WHAT IS EXPECTED
Except for the pictures, reproduce the records word for word.

[Edit tracking data]
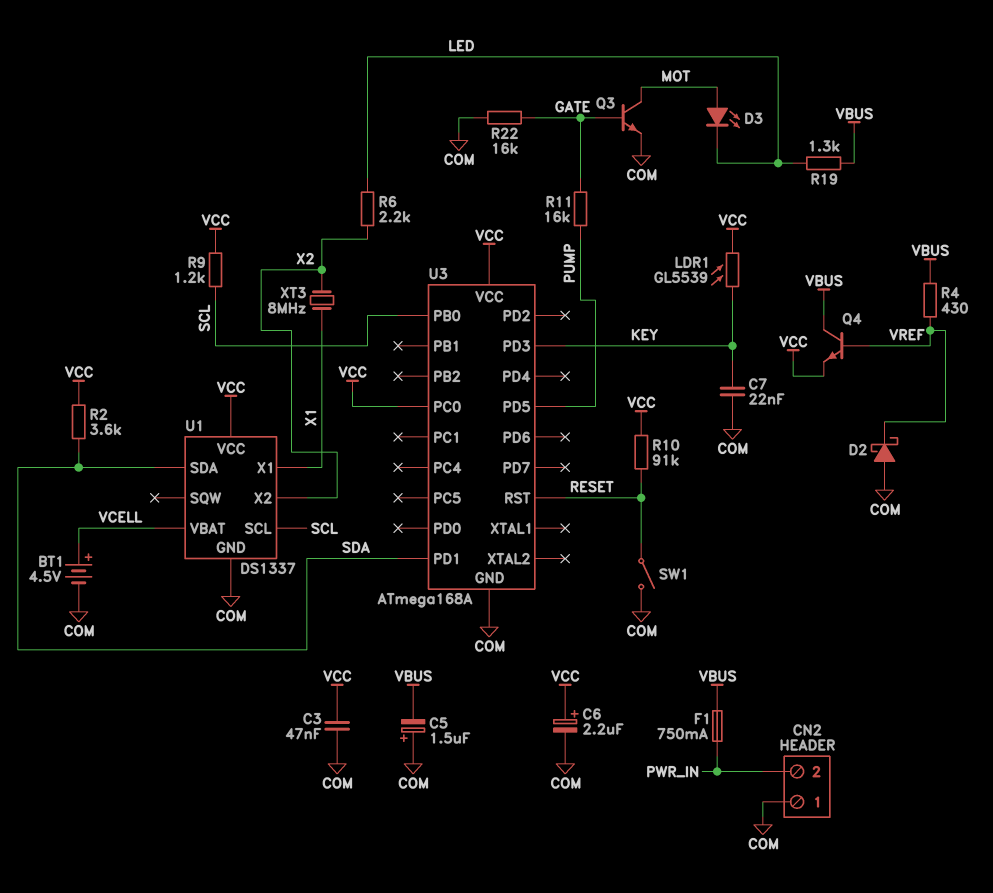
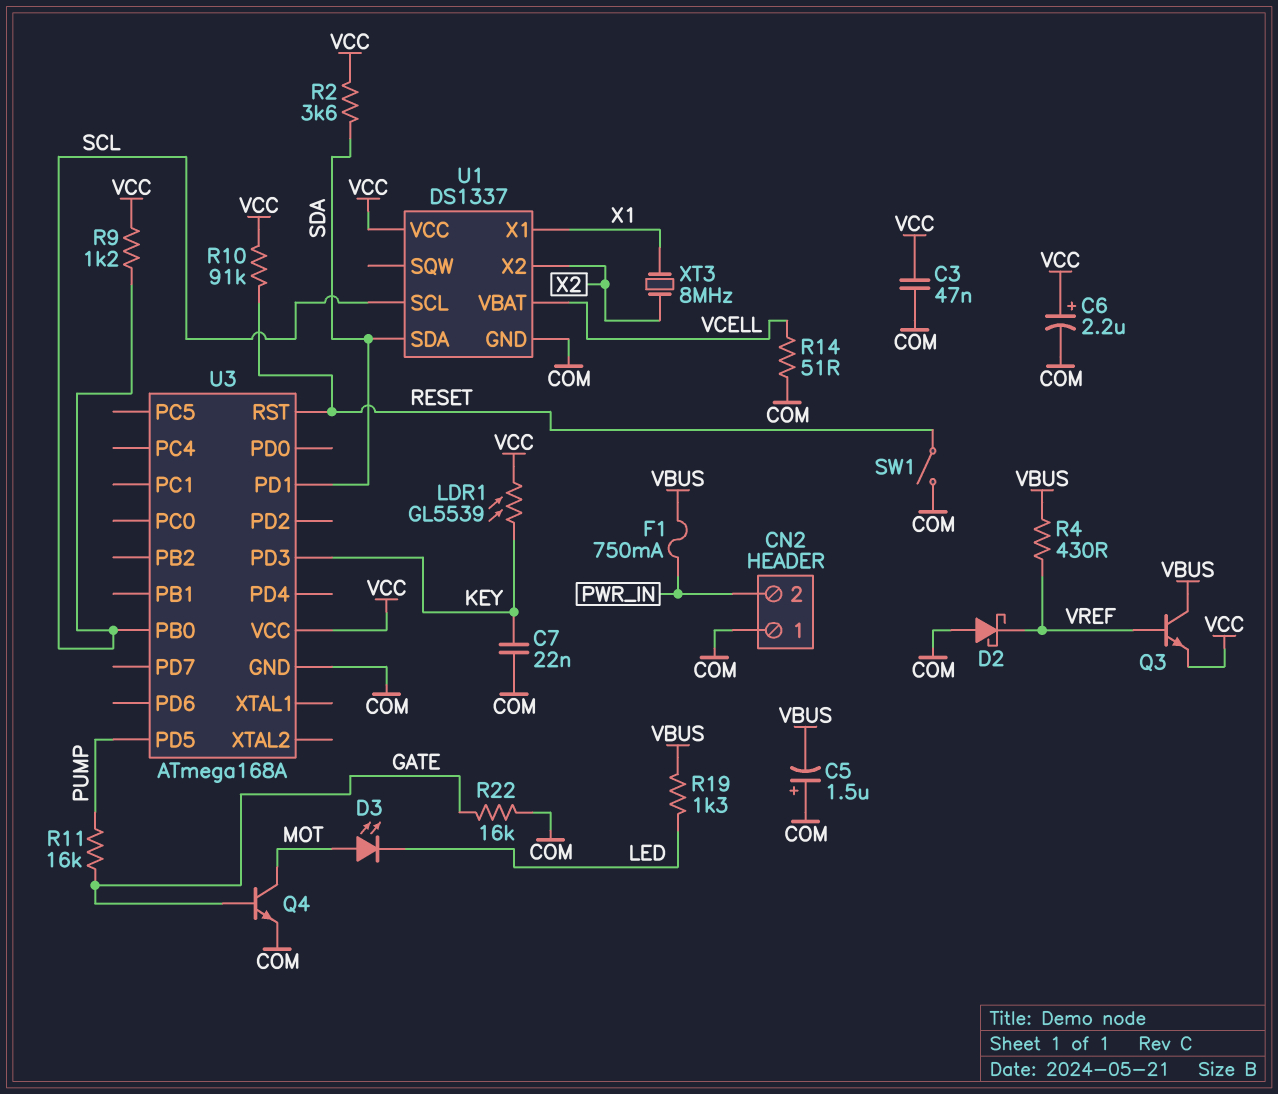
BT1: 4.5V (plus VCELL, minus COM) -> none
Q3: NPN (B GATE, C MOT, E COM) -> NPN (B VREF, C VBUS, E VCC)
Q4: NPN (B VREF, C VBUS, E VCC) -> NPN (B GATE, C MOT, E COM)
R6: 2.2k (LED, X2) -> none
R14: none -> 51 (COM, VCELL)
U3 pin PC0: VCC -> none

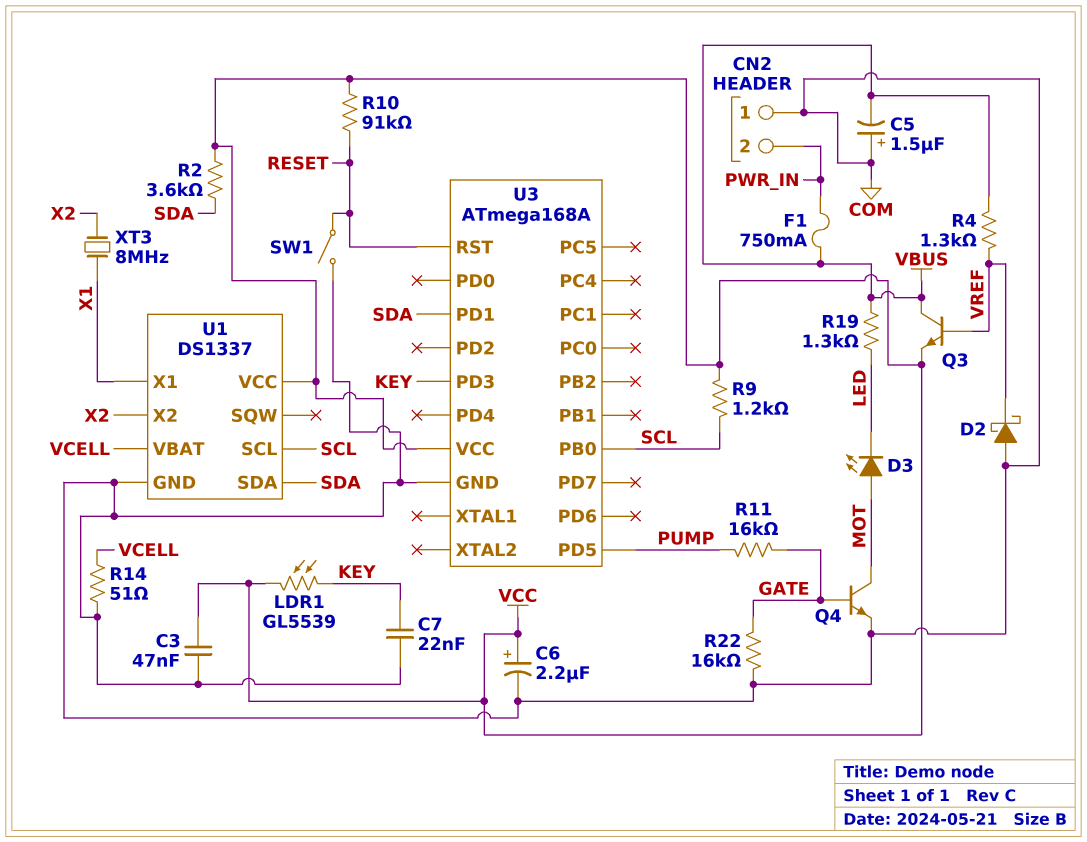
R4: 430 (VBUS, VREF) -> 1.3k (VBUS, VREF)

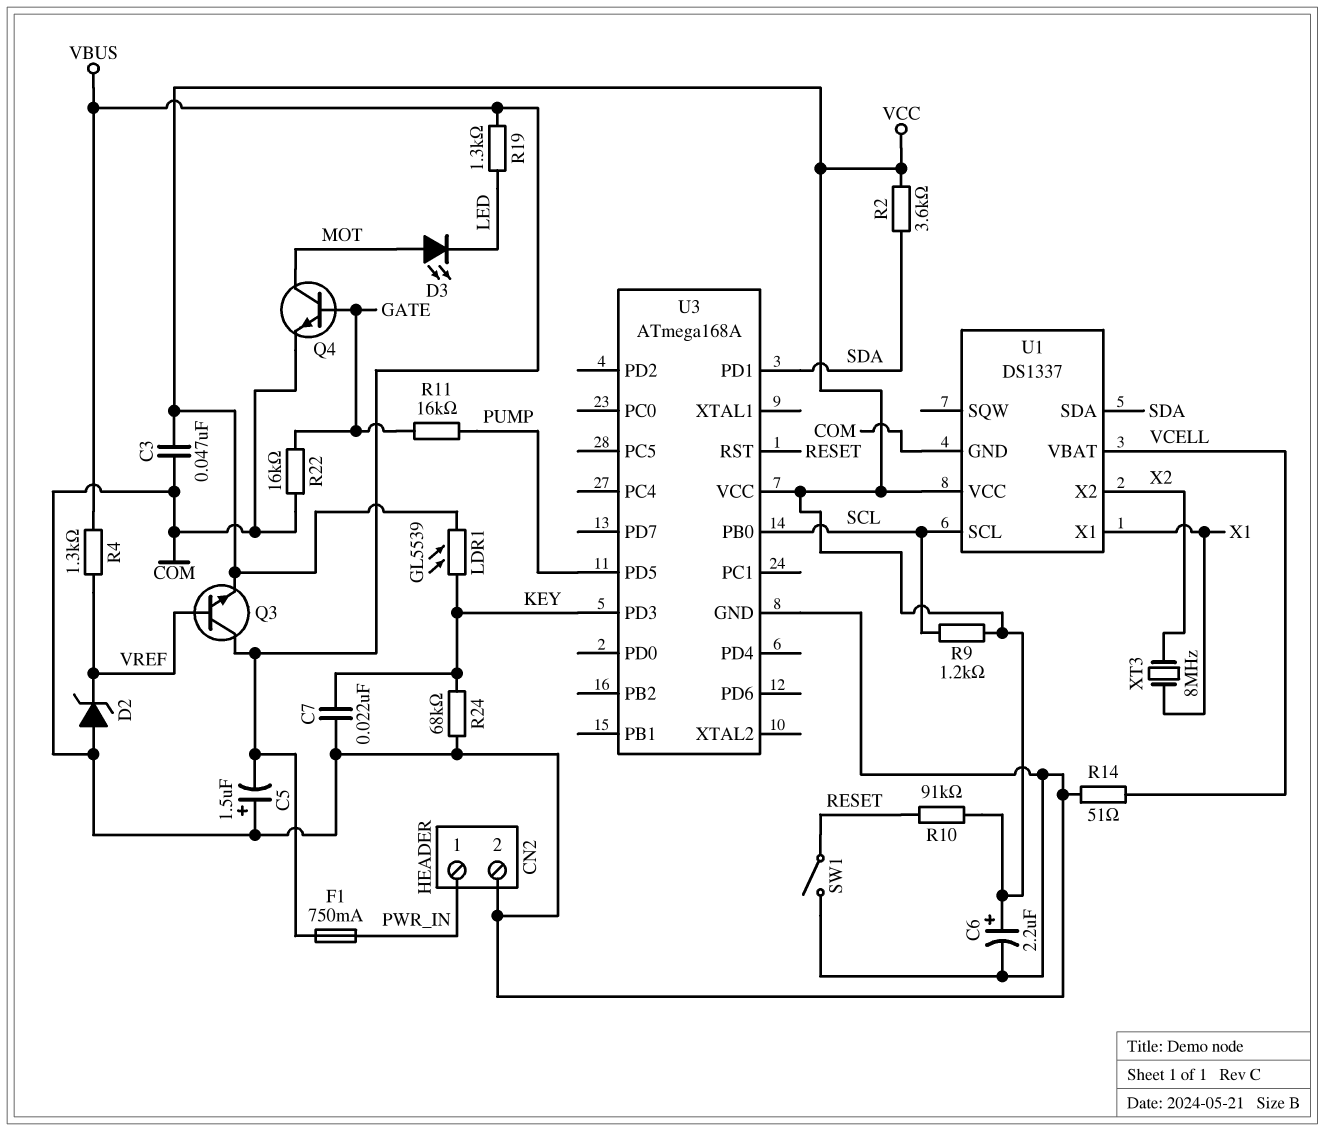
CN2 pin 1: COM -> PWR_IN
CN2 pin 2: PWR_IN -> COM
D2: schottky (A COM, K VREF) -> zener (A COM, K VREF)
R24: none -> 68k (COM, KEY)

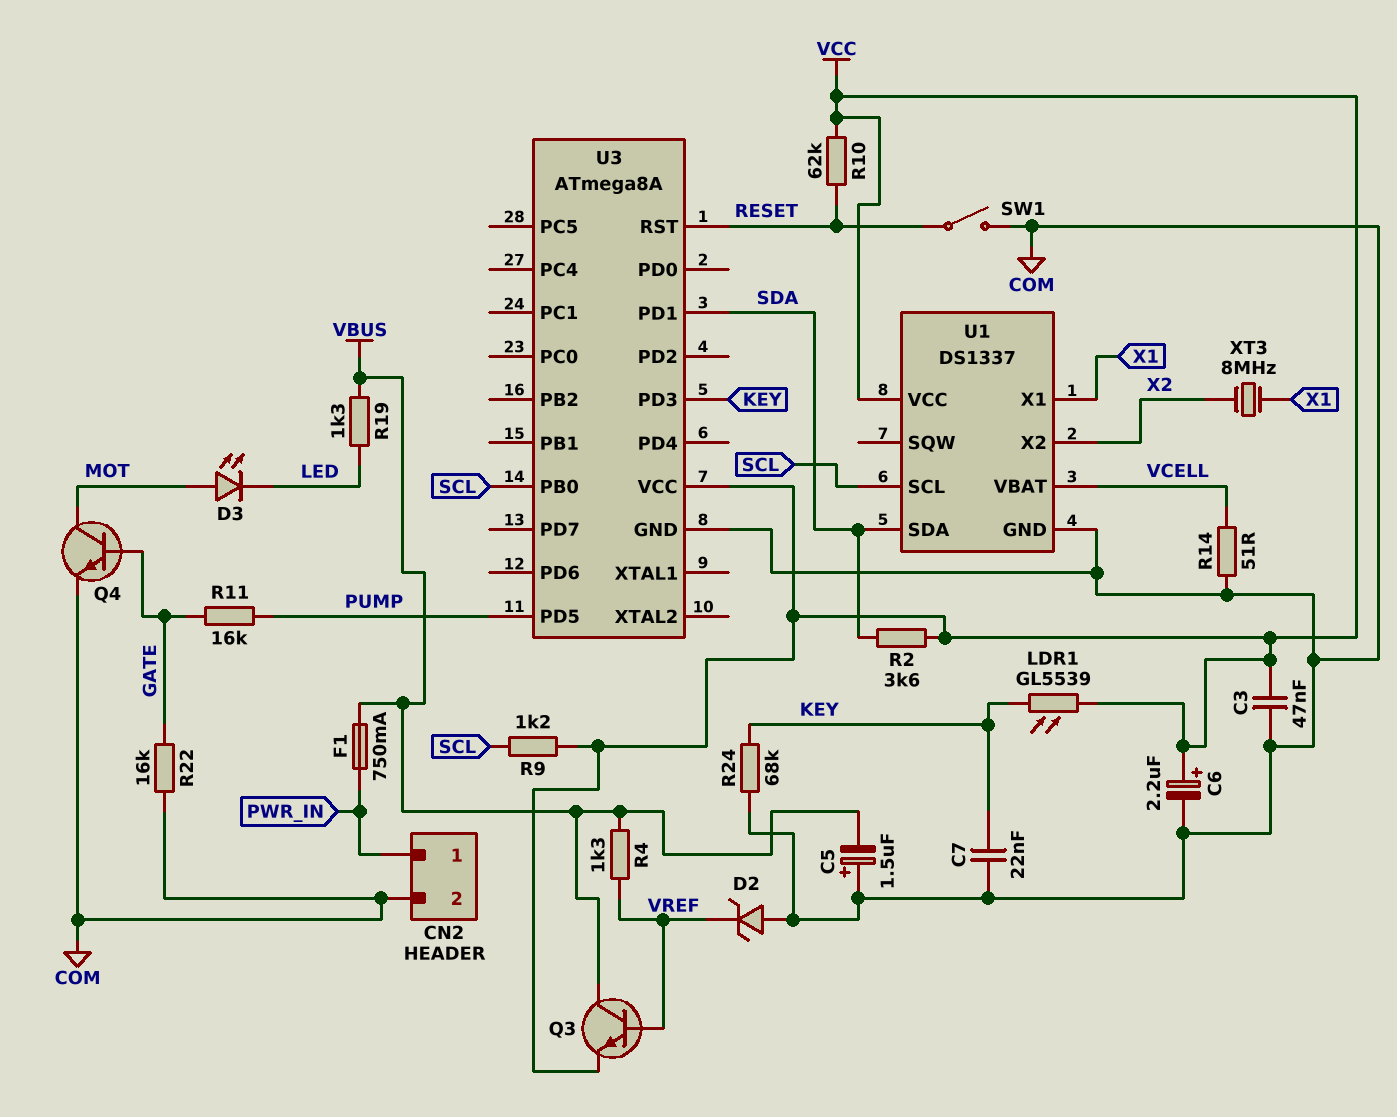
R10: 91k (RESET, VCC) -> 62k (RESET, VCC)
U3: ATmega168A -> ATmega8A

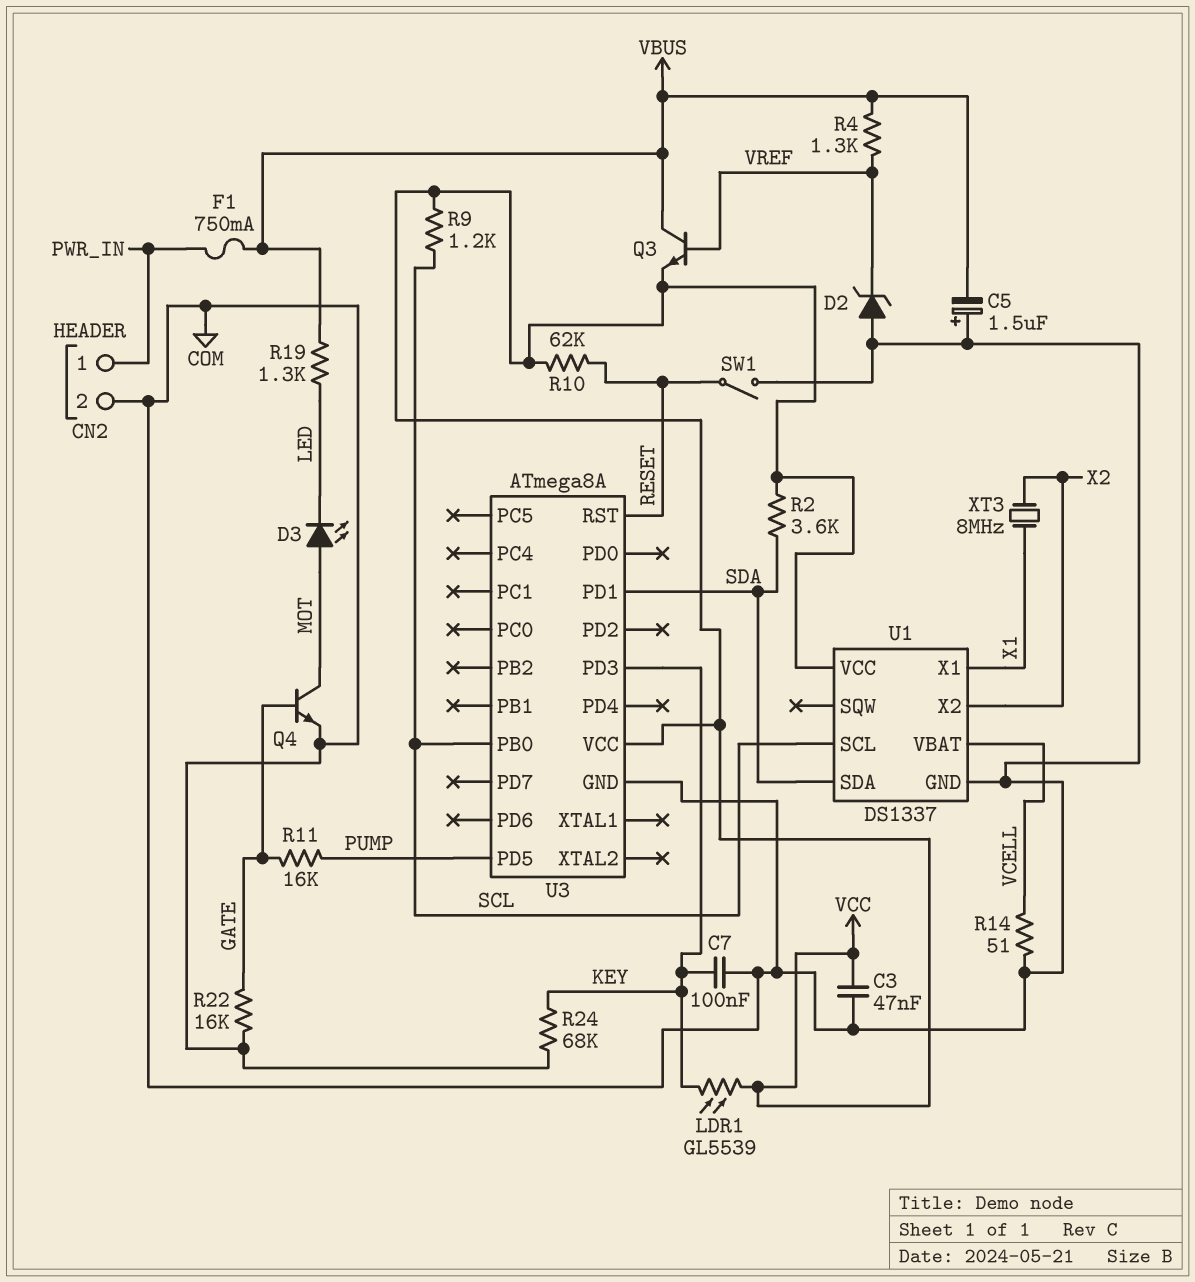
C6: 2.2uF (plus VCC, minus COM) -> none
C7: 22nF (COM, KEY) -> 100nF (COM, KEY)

RESULT OF THIS TASK
BT1: 4.5V (plus VCELL, minus COM) -> none
Q3: NPN (B GATE, C MOT, E COM) -> NPN (B VREF, C VBUS, E VCC)
Q4: NPN (B VREF, C VBUS, E VCC) -> NPN (B GATE, C MOT, E COM)
R6: 2.2k (LED, X2) -> none
R14: none -> 51 (COM, VCELL)
U3 pin PC0: VCC -> none

R4: 430 (VBUS, VREF) -> 1.3k (VBUS, VREF)

CN2 pin 1: COM -> PWR_IN
CN2 pin 2: PWR_IN -> COM
D2: schottky (A COM, K VREF) -> zener (A COM, K VREF)
R24: none -> 68k (COM, KEY)

R10: 91k (RESET, VCC) -> 62k (RESET, VCC)
U3: ATmega168A -> ATmega8A

C6: 2.2uF (plus VCC, minus COM) -> none
C7: 22nF (COM, KEY) -> 100nF (COM, KEY)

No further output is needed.